### ASSIGNED TASK:
Print every record exactly as it appears. Leave the pictures out.

### PROVIDED INFORMATION:
# # #

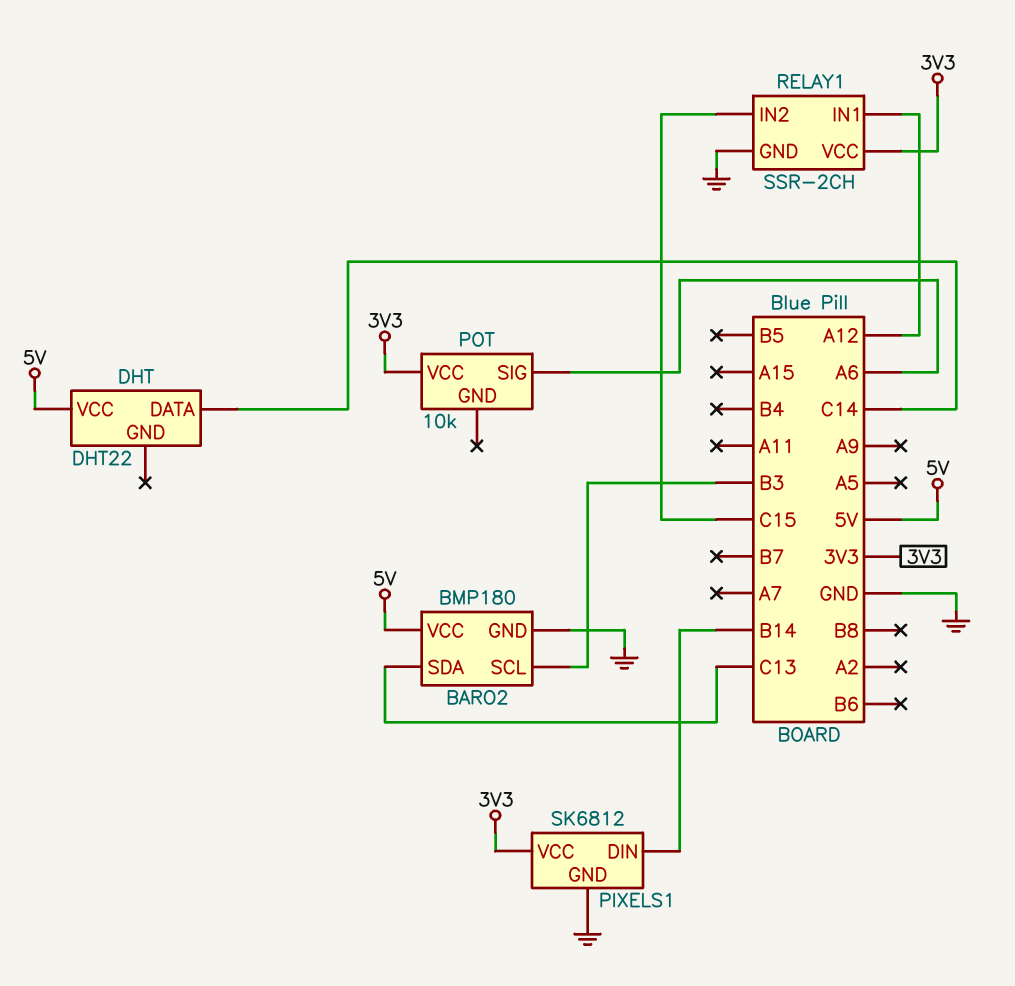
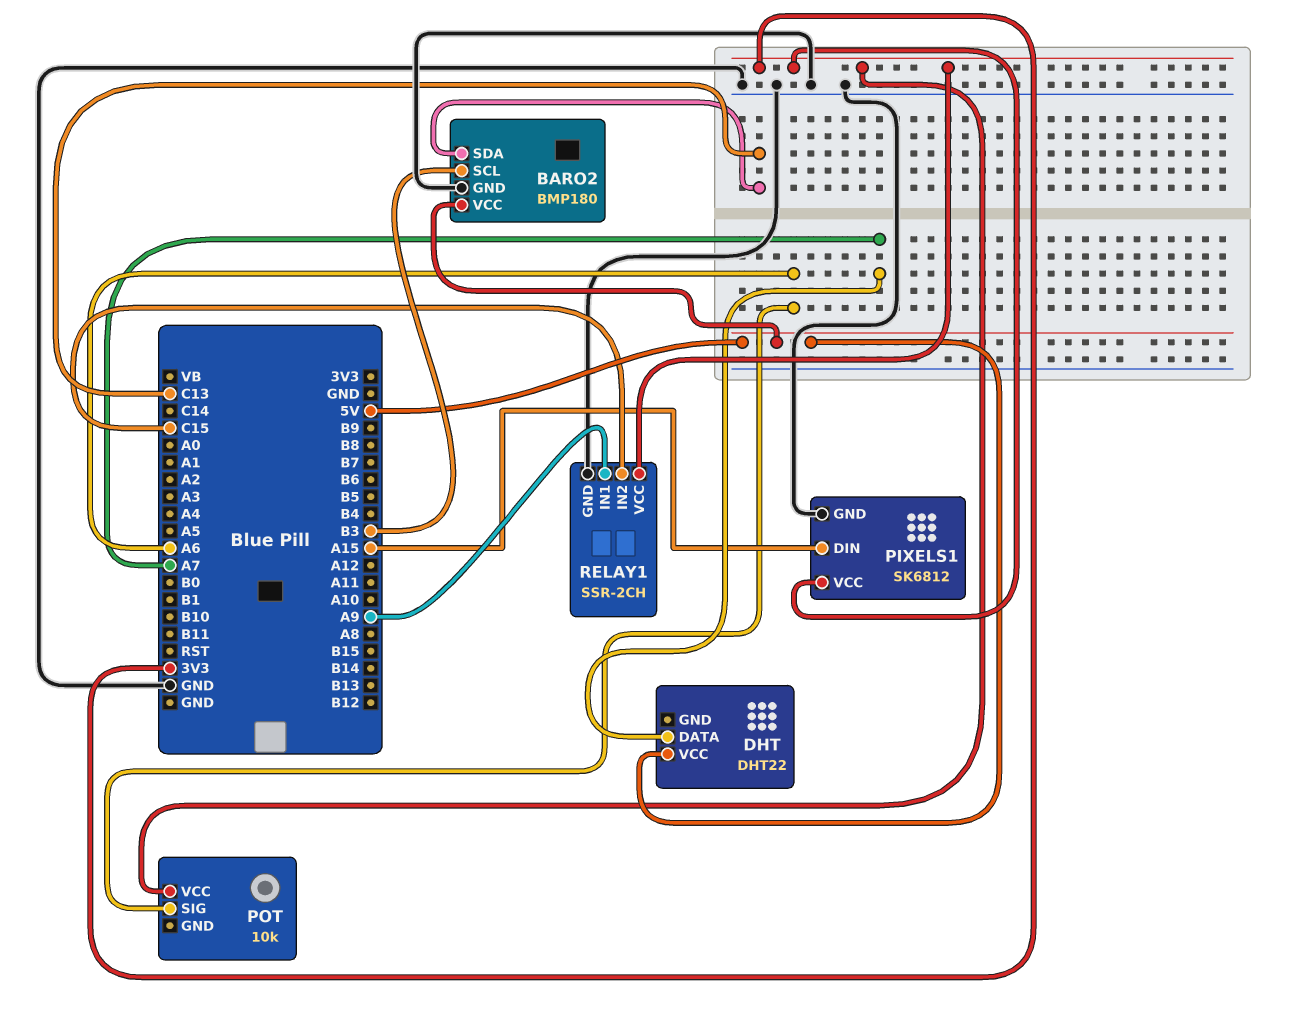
DHT pin DATA: C14 -> A7
PIXELS1 pin DIN: B14 -> A15
RELAY1 pin IN1: A12 -> A9

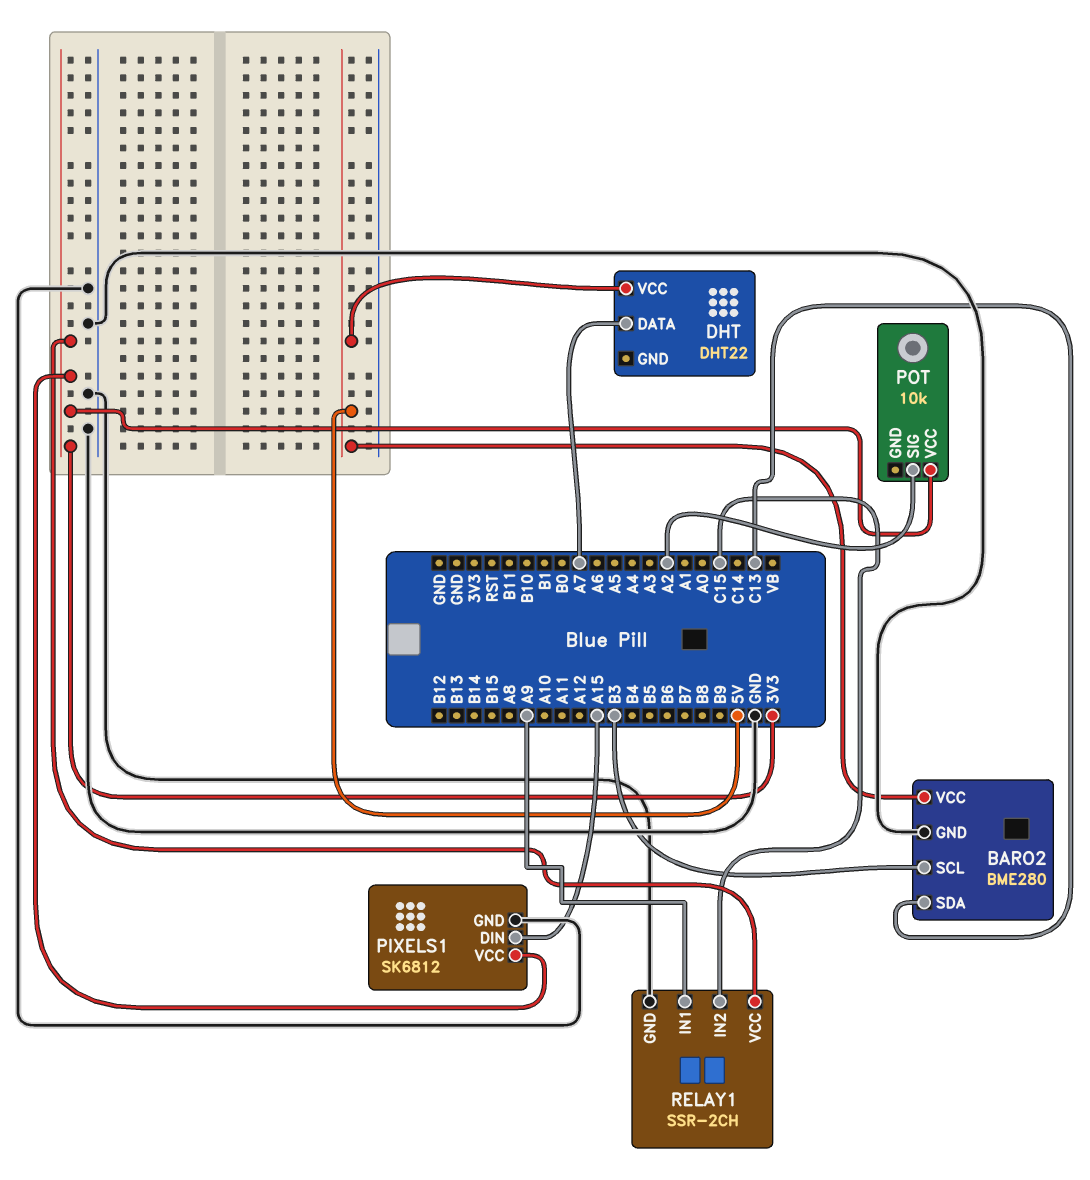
BARO2: BMP180 -> BME280
POT pin SIG: A6 -> A2

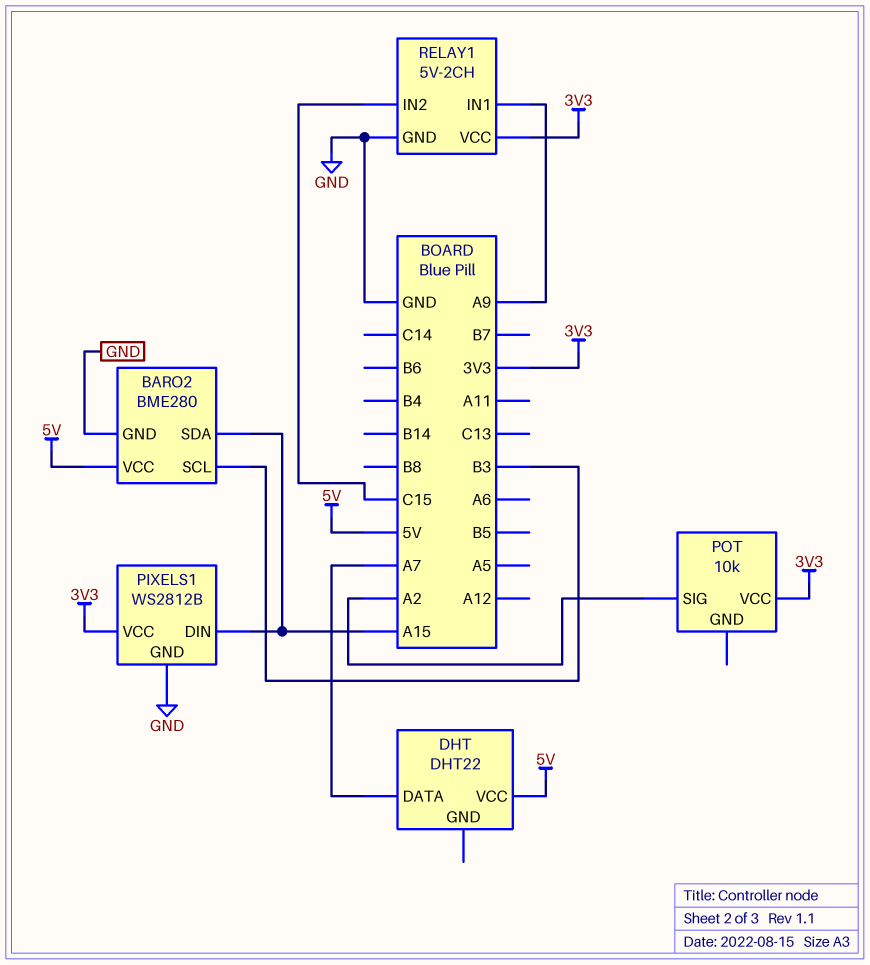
BARO2 pin SDA: C13 -> A15
PIXELS1: SK6812 -> WS2812B
RELAY1: SSR-2CH -> 5V-2CH

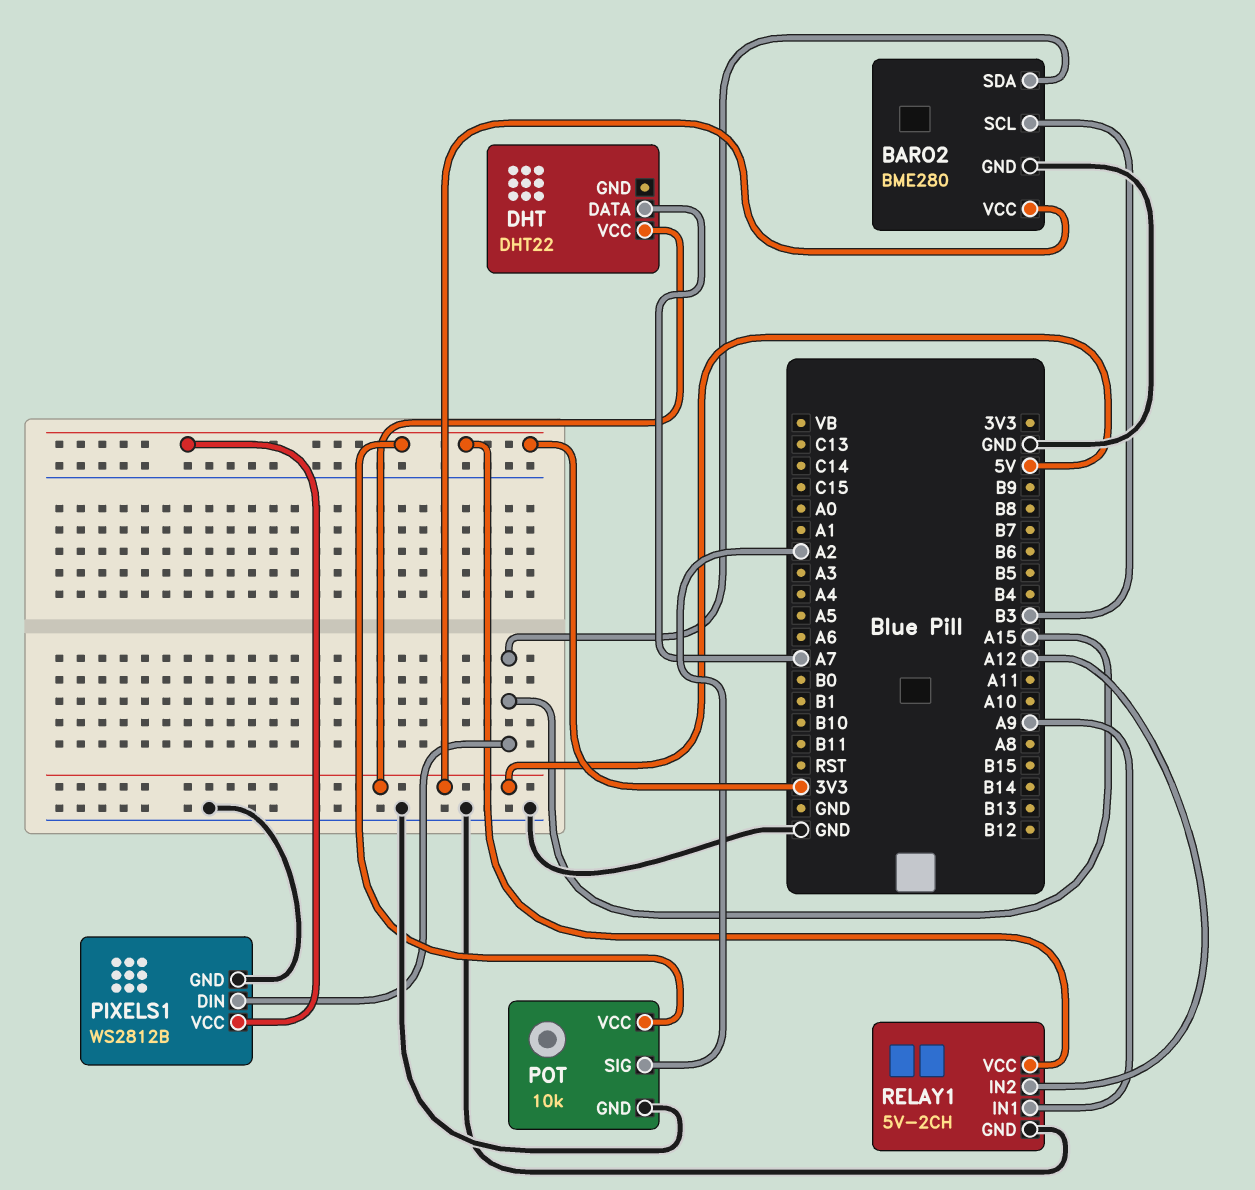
POT pin GND: none -> GND
RELAY1 pin IN2: C15 -> A12

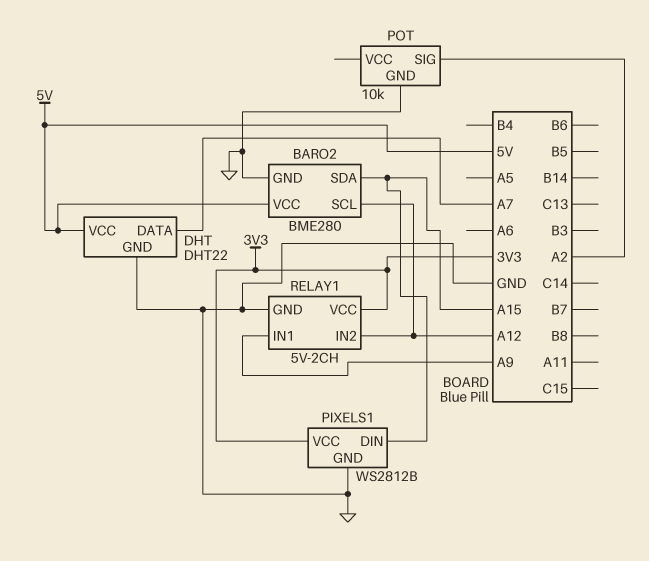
BARO2 pin SCL: B3 -> A12
DHT pin GND: none -> GND
POT pin VCC: 3V3 -> none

# # #

### OUTPUT BELOW:
DHT pin DATA: C14 -> A7
PIXELS1 pin DIN: B14 -> A15
RELAY1 pin IN1: A12 -> A9

BARO2: BMP180 -> BME280
POT pin SIG: A6 -> A2

BARO2 pin SDA: C13 -> A15
PIXELS1: SK6812 -> WS2812B
RELAY1: SSR-2CH -> 5V-2CH

POT pin GND: none -> GND
RELAY1 pin IN2: C15 -> A12

BARO2 pin SCL: B3 -> A12
DHT pin GND: none -> GND
POT pin VCC: 3V3 -> none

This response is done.